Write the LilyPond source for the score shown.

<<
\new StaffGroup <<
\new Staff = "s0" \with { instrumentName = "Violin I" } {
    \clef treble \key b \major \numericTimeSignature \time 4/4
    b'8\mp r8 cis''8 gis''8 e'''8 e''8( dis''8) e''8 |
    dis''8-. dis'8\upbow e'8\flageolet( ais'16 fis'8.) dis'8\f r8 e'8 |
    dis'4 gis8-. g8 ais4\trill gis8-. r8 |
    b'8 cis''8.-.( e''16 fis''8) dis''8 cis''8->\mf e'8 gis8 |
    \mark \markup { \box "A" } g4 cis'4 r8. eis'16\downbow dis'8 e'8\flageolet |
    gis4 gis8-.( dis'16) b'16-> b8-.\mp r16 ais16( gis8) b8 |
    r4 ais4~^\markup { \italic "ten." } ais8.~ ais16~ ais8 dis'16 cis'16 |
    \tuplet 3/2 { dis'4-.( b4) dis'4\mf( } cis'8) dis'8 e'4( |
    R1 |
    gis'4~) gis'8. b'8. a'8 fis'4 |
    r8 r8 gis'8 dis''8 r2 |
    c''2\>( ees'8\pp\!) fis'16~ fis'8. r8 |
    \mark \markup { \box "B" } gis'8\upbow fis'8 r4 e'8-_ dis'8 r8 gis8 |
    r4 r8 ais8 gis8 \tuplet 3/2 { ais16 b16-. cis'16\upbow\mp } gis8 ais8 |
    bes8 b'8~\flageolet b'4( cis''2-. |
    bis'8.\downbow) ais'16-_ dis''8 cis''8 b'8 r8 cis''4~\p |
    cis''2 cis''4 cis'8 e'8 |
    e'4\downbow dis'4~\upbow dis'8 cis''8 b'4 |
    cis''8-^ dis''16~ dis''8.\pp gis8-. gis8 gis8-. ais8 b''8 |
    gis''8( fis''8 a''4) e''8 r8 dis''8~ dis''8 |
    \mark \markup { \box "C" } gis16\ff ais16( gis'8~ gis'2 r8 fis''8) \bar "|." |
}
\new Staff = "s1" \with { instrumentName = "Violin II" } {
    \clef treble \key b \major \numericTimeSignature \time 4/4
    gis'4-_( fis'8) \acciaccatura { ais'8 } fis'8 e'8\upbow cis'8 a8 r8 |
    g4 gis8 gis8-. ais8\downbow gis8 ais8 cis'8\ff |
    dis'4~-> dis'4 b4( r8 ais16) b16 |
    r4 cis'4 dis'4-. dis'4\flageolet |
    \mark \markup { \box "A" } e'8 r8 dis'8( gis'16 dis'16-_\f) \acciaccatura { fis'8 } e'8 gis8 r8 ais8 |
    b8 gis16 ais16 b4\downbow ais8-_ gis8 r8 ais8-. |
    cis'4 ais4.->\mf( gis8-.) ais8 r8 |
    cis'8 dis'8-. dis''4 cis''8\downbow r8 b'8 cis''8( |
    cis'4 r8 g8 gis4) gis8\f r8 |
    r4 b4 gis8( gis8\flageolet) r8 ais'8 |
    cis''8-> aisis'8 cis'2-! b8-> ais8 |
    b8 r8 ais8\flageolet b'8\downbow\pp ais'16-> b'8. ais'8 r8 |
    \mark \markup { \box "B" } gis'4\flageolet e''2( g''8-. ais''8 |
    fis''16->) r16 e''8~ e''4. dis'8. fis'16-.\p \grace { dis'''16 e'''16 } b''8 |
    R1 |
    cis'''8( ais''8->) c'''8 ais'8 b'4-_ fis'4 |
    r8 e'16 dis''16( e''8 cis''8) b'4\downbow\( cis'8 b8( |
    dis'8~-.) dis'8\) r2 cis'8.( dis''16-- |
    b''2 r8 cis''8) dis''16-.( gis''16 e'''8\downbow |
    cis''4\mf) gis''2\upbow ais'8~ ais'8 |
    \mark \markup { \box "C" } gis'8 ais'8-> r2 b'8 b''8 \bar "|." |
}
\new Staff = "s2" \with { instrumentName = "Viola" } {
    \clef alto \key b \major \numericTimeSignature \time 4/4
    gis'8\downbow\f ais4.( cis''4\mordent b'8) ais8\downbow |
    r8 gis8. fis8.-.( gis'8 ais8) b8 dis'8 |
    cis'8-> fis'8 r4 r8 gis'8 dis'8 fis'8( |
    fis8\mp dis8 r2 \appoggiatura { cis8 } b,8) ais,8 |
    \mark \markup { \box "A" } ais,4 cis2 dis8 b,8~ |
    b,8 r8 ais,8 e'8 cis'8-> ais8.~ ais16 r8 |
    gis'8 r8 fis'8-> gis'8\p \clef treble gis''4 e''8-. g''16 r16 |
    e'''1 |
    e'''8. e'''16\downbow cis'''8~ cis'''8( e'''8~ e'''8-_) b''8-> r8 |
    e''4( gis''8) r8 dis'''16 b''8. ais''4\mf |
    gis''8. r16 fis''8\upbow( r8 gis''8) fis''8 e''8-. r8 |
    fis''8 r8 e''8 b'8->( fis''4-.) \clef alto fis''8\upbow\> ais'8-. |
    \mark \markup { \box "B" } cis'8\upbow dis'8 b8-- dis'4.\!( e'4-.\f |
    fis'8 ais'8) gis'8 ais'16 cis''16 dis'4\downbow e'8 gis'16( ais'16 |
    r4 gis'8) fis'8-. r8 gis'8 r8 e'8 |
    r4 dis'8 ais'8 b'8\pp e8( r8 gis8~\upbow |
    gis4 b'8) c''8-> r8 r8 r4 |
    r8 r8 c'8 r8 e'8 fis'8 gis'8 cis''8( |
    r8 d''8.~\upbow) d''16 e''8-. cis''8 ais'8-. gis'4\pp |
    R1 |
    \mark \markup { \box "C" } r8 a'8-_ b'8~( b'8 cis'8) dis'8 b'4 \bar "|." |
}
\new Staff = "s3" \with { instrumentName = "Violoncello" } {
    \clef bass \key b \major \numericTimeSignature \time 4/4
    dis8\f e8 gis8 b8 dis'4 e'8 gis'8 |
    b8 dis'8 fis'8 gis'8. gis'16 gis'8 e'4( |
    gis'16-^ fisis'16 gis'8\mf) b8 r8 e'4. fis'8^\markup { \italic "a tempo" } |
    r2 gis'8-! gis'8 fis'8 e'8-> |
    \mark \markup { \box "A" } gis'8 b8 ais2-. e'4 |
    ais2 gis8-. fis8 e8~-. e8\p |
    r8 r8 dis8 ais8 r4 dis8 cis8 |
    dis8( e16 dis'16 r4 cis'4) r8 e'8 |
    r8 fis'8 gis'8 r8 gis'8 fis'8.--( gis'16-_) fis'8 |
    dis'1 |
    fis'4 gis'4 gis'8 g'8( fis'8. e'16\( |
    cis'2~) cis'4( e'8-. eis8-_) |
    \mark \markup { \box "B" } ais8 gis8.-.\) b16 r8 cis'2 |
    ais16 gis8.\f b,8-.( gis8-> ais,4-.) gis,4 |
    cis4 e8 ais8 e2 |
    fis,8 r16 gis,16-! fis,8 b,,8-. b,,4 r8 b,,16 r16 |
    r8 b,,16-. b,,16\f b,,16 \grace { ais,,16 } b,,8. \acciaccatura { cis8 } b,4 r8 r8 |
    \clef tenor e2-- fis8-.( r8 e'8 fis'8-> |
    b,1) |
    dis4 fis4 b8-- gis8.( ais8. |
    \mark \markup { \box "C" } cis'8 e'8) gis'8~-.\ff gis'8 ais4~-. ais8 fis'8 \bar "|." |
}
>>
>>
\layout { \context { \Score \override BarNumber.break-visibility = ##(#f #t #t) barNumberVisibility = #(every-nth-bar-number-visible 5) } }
= = =
GIVEN EXERCISE » Please count the lines in the material above that contain the string "italic", with case counting, and give only the number.

RESPONSE TO THE EXERCISE » 2